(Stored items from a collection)
......
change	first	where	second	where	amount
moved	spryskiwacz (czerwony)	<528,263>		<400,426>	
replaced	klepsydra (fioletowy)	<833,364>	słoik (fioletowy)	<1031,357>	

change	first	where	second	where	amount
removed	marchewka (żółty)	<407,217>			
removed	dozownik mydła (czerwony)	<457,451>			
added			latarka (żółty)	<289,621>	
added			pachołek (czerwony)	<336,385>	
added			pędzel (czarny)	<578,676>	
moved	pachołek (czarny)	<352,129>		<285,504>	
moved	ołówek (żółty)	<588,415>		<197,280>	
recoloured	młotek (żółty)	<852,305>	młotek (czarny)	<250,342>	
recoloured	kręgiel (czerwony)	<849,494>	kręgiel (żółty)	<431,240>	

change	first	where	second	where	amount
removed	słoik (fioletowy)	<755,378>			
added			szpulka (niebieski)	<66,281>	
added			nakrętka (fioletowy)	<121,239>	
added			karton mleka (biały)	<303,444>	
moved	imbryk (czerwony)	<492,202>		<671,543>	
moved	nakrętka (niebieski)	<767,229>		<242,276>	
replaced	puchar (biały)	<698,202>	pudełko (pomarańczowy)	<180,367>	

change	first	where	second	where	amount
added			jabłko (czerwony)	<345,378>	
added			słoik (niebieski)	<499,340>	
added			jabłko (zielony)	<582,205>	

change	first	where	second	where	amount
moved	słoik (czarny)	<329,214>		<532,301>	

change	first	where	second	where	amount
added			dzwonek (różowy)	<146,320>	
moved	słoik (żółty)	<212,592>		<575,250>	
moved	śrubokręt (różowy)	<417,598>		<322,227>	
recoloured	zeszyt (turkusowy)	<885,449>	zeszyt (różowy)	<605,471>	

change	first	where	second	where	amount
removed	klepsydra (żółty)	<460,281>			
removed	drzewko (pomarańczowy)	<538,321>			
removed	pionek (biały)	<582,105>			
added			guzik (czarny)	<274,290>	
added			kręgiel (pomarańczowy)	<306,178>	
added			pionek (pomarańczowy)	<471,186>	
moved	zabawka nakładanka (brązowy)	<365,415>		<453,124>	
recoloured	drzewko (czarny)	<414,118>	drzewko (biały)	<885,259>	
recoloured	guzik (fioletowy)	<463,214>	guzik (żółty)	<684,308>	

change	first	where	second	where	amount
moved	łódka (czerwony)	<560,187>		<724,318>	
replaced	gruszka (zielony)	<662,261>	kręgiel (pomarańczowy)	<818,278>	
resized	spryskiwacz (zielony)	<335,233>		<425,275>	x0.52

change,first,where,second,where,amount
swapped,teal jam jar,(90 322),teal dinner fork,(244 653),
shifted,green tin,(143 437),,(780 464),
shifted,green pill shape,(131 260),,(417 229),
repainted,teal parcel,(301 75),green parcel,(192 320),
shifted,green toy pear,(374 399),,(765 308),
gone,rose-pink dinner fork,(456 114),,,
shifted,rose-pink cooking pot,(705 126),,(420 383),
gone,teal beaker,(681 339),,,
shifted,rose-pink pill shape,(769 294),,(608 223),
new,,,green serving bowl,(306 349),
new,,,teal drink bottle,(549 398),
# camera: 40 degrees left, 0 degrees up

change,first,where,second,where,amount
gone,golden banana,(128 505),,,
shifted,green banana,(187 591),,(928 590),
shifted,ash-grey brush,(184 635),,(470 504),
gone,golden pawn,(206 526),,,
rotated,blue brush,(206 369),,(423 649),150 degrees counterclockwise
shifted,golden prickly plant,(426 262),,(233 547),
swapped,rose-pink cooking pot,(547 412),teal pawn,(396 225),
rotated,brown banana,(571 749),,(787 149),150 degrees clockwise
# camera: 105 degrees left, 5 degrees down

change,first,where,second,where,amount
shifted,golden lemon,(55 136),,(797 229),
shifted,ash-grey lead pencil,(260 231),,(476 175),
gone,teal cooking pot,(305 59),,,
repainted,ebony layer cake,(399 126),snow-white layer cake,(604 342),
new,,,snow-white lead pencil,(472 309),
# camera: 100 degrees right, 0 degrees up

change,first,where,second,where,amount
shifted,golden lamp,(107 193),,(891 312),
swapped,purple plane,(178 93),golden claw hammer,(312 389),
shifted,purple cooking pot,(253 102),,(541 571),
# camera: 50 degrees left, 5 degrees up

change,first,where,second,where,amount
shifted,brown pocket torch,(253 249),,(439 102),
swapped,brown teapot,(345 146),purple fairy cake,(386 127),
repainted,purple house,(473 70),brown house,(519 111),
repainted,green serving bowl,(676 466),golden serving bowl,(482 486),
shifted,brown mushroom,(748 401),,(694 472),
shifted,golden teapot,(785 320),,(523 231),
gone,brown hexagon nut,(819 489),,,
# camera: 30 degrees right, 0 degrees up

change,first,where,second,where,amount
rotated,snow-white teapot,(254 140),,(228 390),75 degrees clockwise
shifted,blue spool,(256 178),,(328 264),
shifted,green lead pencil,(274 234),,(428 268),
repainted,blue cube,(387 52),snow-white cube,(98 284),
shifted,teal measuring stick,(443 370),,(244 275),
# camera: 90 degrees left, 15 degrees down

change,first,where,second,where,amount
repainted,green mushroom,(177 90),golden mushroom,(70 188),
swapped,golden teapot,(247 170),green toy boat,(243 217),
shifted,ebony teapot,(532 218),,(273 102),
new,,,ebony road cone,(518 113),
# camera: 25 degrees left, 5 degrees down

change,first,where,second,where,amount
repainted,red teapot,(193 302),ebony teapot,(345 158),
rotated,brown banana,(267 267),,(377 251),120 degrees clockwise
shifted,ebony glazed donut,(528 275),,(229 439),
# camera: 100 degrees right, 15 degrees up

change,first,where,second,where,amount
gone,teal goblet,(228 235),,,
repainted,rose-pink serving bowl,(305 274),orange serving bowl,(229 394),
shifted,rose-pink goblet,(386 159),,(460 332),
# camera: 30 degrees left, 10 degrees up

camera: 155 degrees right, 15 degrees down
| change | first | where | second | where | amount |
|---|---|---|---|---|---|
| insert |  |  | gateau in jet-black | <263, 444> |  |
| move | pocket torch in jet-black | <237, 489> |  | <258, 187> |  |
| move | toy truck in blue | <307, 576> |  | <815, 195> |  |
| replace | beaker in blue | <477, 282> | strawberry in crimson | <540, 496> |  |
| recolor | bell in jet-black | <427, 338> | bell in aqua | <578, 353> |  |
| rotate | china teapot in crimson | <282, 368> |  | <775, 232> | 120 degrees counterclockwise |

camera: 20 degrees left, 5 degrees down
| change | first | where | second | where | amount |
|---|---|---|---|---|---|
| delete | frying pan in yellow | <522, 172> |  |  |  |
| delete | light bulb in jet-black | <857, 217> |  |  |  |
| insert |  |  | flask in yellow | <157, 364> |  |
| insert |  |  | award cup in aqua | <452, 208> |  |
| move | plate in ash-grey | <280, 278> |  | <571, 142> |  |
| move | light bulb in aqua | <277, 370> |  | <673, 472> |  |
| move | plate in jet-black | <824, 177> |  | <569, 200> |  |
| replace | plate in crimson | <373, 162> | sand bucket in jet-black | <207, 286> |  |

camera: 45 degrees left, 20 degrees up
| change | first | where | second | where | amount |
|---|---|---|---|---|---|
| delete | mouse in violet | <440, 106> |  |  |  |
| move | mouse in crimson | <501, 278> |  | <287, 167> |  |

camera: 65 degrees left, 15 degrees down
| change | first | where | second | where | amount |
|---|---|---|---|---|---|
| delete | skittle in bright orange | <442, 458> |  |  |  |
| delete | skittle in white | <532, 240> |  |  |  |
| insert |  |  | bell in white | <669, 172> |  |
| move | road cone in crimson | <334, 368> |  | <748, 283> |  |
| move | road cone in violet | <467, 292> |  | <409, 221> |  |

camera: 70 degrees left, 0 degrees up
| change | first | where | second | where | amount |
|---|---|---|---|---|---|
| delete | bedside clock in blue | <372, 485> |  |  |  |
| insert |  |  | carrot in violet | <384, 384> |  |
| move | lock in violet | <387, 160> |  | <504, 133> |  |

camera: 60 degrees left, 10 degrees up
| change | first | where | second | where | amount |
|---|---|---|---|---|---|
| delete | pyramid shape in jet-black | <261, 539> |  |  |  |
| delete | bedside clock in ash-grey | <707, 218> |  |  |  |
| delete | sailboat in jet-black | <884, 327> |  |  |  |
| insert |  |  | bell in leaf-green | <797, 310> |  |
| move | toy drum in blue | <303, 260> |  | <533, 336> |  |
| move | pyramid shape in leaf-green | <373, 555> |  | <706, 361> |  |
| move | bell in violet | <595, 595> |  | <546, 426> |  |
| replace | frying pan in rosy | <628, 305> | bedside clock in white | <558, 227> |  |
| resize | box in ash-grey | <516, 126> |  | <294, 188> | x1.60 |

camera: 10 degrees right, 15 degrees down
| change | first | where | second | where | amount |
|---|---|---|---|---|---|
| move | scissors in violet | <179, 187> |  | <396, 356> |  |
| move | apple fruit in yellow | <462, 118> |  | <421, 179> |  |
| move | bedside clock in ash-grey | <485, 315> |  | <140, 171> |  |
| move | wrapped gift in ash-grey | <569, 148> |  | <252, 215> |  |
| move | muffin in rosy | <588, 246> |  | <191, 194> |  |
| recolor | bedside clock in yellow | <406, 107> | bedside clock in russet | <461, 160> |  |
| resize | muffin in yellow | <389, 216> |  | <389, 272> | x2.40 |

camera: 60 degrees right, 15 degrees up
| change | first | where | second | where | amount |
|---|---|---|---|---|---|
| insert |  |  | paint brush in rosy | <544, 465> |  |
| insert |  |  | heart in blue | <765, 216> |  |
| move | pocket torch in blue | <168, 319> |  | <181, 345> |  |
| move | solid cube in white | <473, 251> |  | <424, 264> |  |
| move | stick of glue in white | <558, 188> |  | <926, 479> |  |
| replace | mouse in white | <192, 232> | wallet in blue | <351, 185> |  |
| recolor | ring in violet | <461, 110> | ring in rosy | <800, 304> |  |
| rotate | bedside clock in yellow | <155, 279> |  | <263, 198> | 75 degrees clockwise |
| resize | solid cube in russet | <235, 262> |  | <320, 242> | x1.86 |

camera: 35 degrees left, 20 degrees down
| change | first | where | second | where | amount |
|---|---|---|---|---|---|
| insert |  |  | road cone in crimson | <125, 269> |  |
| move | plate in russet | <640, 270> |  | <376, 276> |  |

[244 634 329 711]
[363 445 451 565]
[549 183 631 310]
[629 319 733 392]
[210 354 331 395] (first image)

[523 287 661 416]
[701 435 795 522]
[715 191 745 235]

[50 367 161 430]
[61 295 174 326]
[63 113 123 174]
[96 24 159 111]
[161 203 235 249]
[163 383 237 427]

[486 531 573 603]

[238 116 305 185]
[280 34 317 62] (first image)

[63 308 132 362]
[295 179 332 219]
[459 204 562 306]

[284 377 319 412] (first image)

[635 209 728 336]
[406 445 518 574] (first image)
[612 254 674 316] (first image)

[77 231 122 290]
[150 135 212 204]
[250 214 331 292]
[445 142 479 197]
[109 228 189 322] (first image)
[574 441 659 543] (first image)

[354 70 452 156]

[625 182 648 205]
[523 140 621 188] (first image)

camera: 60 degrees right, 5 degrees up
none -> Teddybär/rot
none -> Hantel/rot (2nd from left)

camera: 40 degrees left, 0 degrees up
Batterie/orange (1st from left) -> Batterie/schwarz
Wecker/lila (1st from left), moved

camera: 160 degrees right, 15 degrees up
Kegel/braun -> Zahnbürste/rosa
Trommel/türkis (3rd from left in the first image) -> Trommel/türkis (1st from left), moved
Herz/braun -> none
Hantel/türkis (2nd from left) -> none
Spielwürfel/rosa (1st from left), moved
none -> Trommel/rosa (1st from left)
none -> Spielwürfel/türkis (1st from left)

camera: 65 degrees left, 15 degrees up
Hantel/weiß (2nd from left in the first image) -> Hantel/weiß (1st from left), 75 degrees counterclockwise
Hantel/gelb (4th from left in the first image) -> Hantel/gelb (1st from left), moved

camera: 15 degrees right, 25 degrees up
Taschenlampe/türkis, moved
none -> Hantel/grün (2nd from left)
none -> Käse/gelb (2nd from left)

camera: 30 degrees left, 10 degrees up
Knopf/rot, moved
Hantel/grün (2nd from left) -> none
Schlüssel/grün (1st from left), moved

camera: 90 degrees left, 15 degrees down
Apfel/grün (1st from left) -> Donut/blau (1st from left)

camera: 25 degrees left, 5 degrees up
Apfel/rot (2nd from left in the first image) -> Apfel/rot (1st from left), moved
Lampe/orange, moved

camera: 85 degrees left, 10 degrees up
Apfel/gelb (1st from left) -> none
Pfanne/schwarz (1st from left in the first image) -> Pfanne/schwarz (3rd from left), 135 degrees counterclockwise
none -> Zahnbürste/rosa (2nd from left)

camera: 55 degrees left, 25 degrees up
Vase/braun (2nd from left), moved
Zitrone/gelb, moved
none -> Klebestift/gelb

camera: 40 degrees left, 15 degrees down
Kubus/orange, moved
......
* [Exercise goal] Give again exactly, and only, the lines above starting at the one with "[244 634 329 711]" and ending at the one with "none -> Teddybär/rot".

* [Problem solution]
[244 634 329 711]
[363 445 451 565]
[549 183 631 310]
[629 319 733 392]
[210 354 331 395] (first image)

[523 287 661 416]
[701 435 795 522]
[715 191 745 235]

[50 367 161 430]
[61 295 174 326]
[63 113 123 174]
[96 24 159 111]
[161 203 235 249]
[163 383 237 427]

[486 531 573 603]

[238 116 305 185]
[280 34 317 62] (first image)

[63 308 132 362]
[295 179 332 219]
[459 204 562 306]

[284 377 319 412] (first image)

[635 209 728 336]
[406 445 518 574] (first image)
[612 254 674 316] (first image)

[77 231 122 290]
[150 135 212 204]
[250 214 331 292]
[445 142 479 197]
[109 228 189 322] (first image)
[574 441 659 543] (first image)

[354 70 452 156]

[625 182 648 205]
[523 140 621 188] (first image)

camera: 60 degrees right, 5 degrees up
none -> Teddybär/rot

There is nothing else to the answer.